Material provided Start Marker
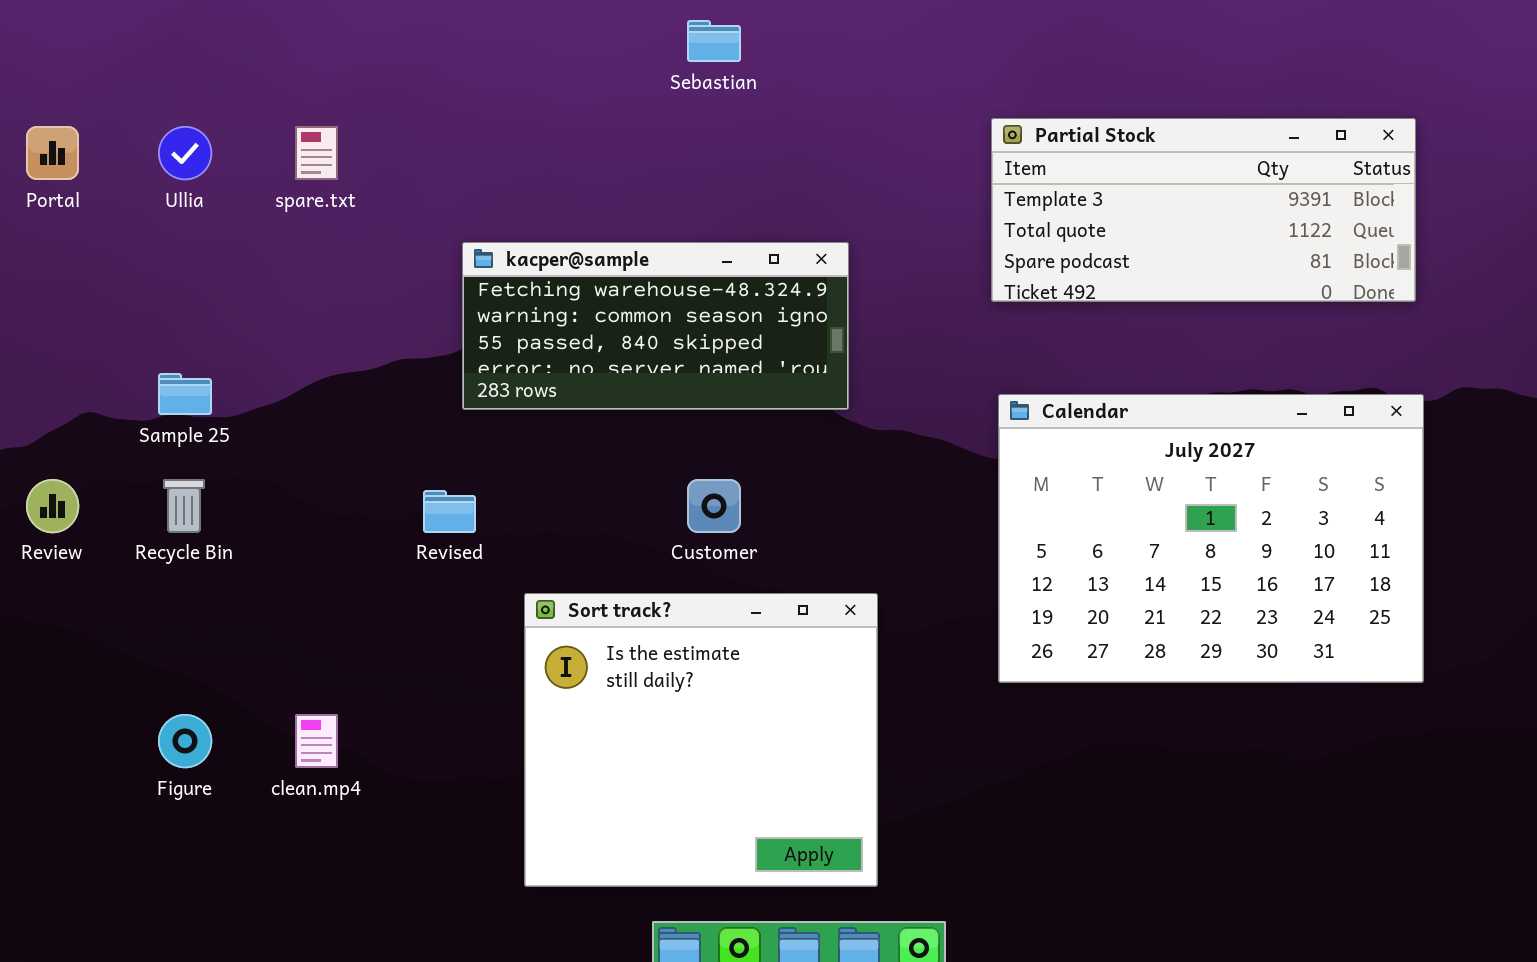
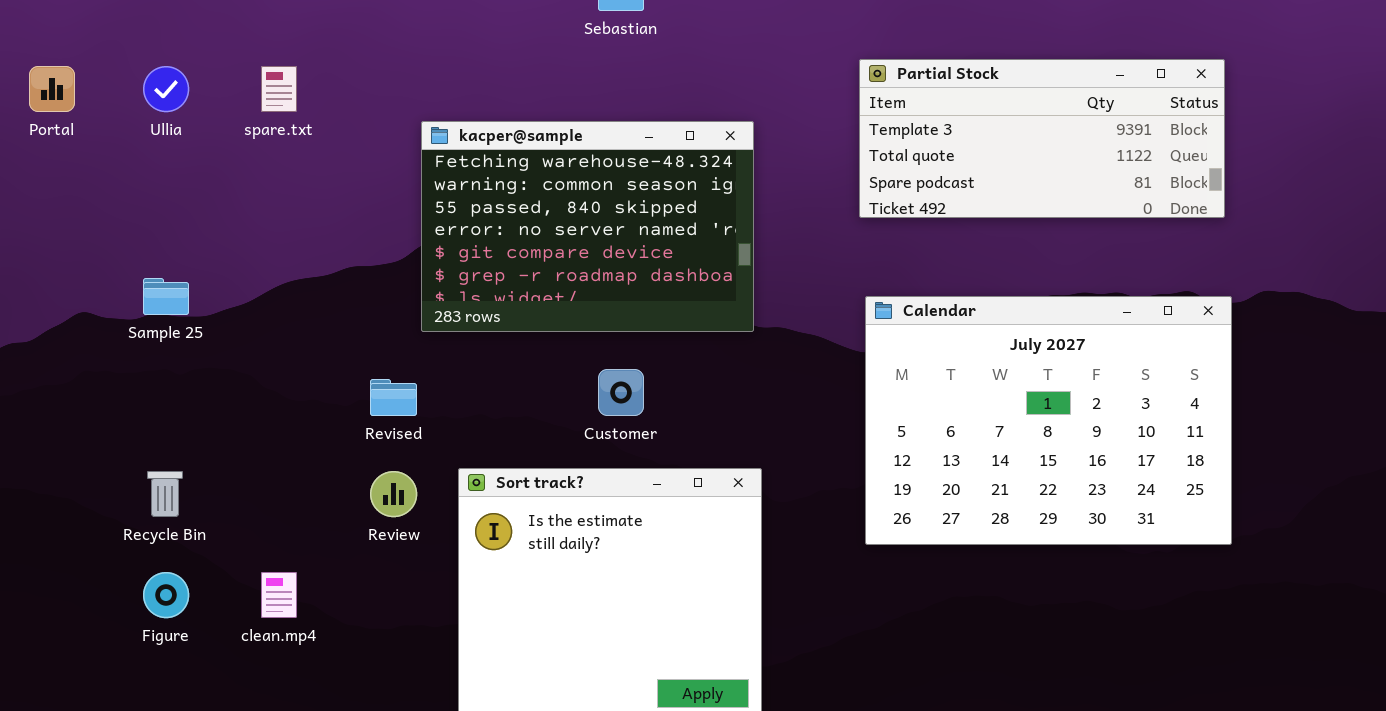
kacper@sample: [462,242,849,410] -> [421,121,754,332], moved, resized
Review: [26,479,79,533] -> [370,471,417,517], moved
Recycle Bin: [163,479,205,533] -> [147,471,183,517], moved

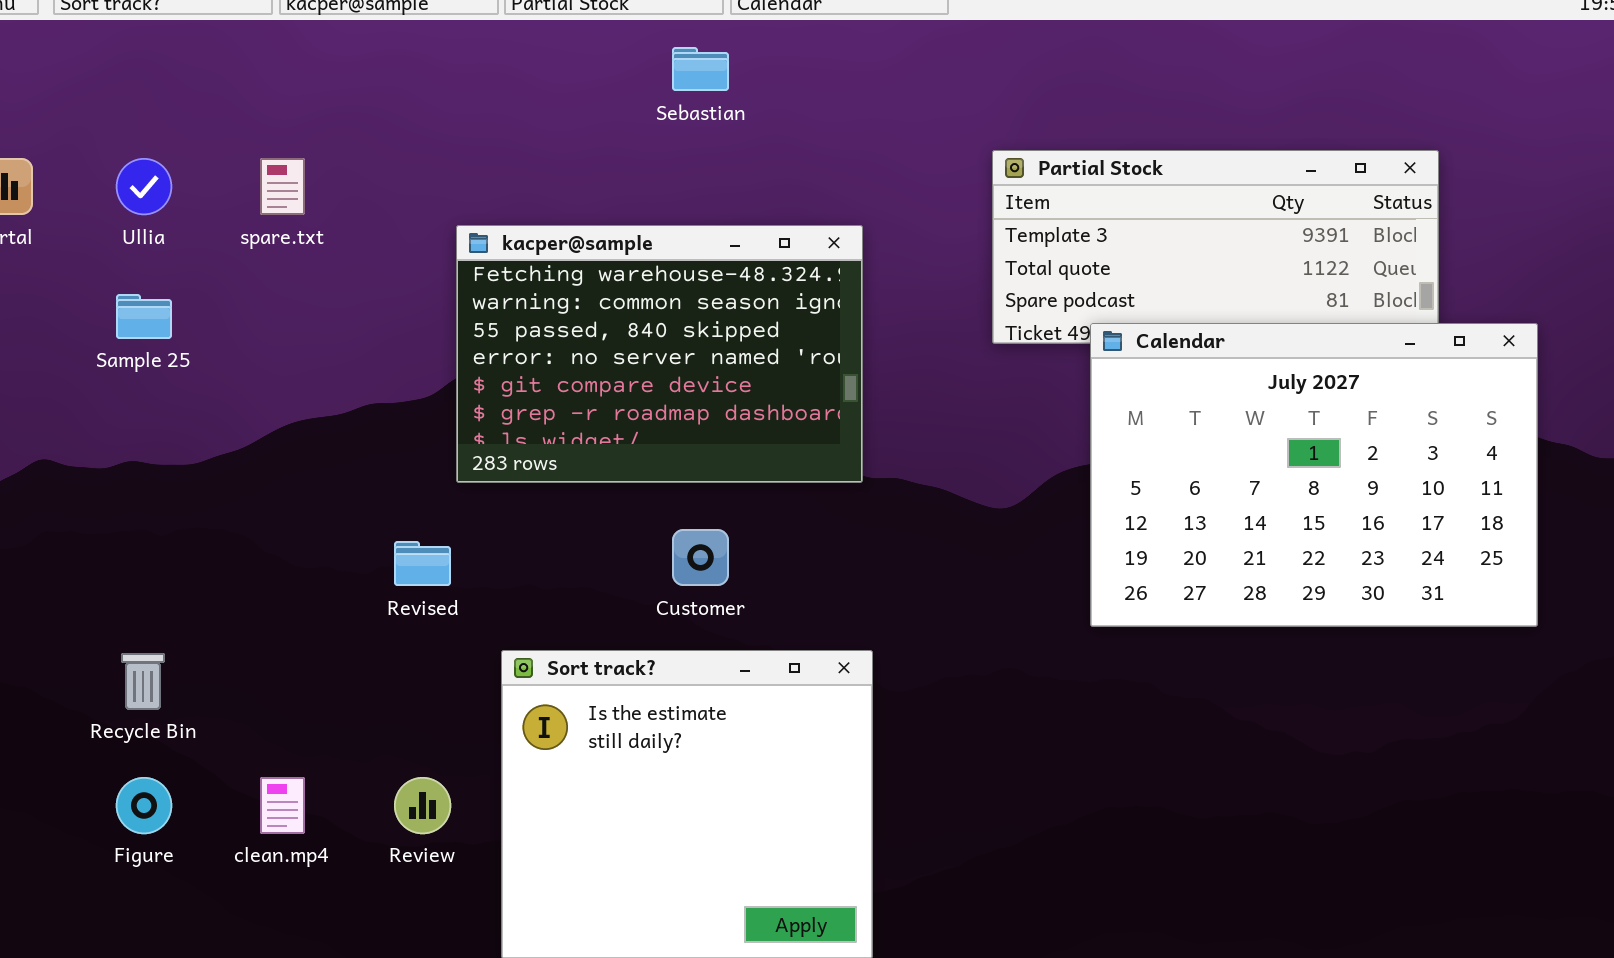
Sample 25: [143,278,189,315] -> [116,294,172,339], moved
Calendar: [865,296,1232,545] -> [1090,323,1538,627], moved
Review: [370,471,417,517] -> [394,777,451,834], moved

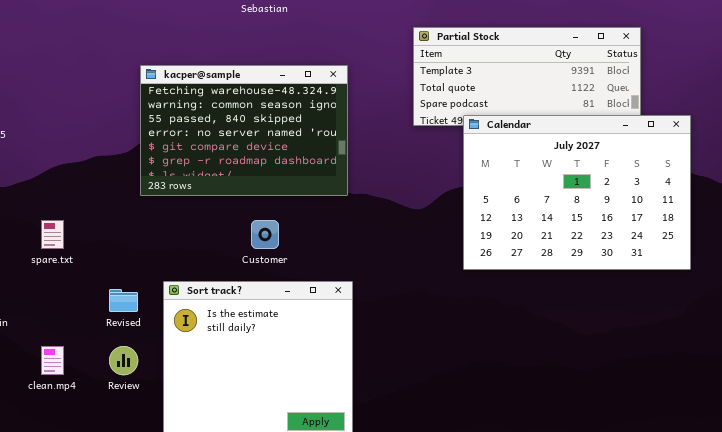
spare.txt: [260,158,305,215] -> [41,220,64,249], moved
Revised: [394,541,451,586] -> [109,289,138,312], moved

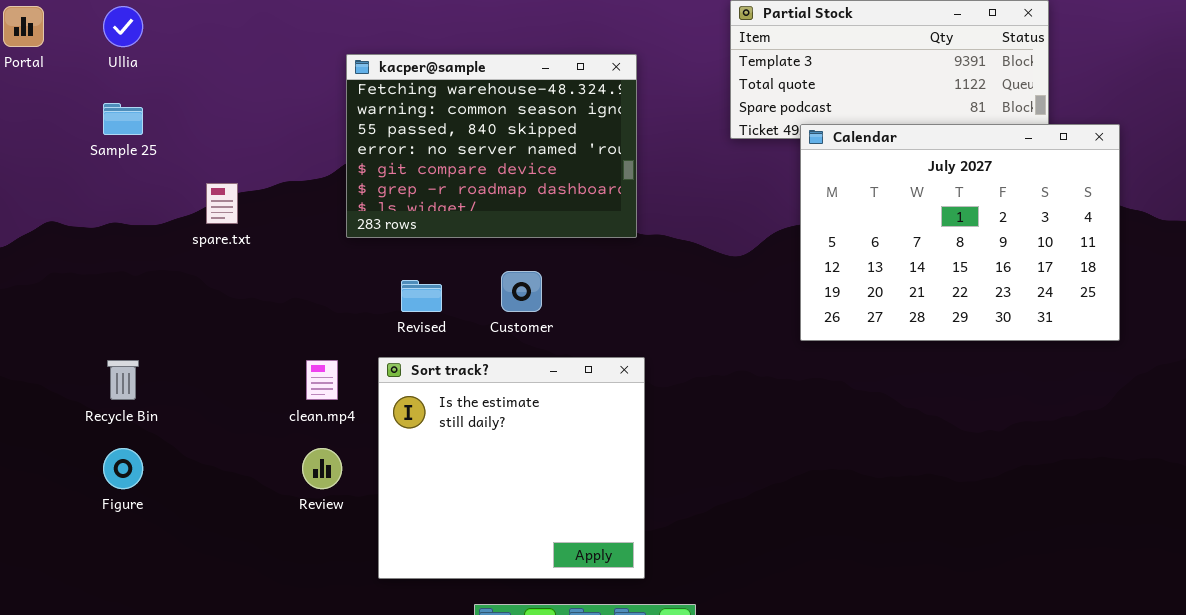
spare.txt: [41,220,64,249] -> [206,183,238,224], moved
Revised: [109,289,138,312] -> [401,280,442,312], moved
clean.mp4: [41,346,64,375] -> [306,360,338,400], moved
Material provided End Marker
**Work instructions**
Whenever a line includes the word "Review", pull it out of the entries.

**Completed task**
Review: [26,479,79,533] -> [370,471,417,517], moved
Review: [370,471,417,517] -> [394,777,451,834], moved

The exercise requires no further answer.